* What the task requires *
Pick out every line of the records that contains the string "ottava", and copy each such line. Case counts.

* Information given *

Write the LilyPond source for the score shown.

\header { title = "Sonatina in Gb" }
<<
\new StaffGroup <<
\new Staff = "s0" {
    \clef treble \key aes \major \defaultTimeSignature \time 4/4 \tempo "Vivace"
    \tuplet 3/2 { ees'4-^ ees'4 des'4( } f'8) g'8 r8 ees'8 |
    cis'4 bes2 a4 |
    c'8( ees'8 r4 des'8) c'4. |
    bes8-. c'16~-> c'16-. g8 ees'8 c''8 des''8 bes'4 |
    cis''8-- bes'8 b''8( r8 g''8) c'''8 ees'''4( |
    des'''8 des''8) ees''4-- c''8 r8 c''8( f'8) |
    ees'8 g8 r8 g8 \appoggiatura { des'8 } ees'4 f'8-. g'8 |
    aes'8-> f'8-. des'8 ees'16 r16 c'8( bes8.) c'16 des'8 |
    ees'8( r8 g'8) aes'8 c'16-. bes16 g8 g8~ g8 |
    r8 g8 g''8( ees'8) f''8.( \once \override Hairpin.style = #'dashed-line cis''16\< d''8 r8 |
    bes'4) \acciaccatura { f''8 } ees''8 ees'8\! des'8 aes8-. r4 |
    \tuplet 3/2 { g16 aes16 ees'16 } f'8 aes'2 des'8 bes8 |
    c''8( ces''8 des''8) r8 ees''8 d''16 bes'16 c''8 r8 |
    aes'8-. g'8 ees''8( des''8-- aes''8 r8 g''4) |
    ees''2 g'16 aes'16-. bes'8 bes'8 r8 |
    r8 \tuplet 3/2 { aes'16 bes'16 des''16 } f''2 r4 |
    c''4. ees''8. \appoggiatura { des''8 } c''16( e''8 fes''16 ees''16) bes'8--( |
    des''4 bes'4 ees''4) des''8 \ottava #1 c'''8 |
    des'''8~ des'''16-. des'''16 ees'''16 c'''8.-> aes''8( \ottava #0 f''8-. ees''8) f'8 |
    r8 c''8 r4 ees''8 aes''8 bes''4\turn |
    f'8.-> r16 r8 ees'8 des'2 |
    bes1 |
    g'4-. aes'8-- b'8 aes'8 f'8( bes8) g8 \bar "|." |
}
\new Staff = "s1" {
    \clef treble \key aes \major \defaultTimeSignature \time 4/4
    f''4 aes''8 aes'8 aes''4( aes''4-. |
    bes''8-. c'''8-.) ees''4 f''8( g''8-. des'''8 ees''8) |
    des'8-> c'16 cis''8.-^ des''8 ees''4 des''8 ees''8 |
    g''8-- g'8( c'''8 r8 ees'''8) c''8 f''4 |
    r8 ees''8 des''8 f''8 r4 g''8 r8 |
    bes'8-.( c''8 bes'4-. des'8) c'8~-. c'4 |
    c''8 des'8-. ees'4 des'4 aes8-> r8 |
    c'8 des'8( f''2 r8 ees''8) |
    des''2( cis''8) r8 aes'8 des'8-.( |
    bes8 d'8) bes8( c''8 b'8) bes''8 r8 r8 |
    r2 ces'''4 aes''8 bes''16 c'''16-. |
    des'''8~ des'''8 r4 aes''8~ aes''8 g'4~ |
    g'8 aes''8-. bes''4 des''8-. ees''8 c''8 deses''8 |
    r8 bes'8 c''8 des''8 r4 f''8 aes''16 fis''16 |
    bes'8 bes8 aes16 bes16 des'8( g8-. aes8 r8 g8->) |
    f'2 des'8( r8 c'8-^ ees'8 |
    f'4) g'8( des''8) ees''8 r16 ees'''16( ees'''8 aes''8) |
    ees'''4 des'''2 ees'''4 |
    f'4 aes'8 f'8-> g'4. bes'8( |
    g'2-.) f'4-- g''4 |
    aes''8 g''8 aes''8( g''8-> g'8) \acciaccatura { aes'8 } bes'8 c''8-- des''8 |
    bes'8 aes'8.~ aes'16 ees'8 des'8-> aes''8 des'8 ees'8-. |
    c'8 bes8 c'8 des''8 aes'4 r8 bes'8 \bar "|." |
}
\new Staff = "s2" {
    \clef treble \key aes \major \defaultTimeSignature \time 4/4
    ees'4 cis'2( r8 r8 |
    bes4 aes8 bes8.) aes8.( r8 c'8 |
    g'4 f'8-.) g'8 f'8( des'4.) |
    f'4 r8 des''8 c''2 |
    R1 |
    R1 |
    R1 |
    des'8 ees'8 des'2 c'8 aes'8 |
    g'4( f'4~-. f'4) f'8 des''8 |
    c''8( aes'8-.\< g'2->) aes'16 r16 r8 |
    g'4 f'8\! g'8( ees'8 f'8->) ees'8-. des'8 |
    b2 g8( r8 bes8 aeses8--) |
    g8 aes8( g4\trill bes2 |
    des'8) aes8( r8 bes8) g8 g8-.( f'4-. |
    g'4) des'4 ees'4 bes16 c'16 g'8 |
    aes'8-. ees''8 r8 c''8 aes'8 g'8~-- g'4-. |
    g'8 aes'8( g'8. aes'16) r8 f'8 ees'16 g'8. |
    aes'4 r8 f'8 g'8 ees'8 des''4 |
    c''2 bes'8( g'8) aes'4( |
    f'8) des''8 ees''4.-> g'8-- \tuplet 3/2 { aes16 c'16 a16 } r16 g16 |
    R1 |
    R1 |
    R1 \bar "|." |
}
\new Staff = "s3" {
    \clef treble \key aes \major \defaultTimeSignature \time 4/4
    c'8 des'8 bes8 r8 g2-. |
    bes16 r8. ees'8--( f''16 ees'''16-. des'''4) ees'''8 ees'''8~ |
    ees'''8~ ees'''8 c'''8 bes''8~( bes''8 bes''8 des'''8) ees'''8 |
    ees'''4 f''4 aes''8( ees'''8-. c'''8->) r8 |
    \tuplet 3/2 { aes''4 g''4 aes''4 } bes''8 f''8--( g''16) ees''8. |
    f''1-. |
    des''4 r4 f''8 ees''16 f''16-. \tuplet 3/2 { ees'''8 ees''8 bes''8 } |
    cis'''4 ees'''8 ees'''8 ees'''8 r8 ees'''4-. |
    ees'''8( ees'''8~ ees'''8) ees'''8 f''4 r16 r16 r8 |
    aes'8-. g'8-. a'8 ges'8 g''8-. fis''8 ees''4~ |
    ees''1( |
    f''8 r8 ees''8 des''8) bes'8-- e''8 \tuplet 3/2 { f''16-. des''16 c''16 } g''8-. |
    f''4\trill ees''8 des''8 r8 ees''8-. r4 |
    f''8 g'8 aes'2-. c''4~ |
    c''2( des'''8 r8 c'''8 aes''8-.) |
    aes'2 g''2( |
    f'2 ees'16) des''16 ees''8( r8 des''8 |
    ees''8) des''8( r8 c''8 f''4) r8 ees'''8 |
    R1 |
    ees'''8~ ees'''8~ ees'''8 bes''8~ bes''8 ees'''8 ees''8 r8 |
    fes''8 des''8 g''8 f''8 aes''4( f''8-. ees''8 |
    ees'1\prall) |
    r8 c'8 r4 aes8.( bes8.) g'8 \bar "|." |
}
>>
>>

* The solution *
    des''4 bes'4 ees''4) des''8 \ottava #1 c'''8 |
    des'''8~ des'''16-. des'''16 ees'''16 c'''8.-> aes''8( \ottava #0 f''8-. ees''8) f'8 |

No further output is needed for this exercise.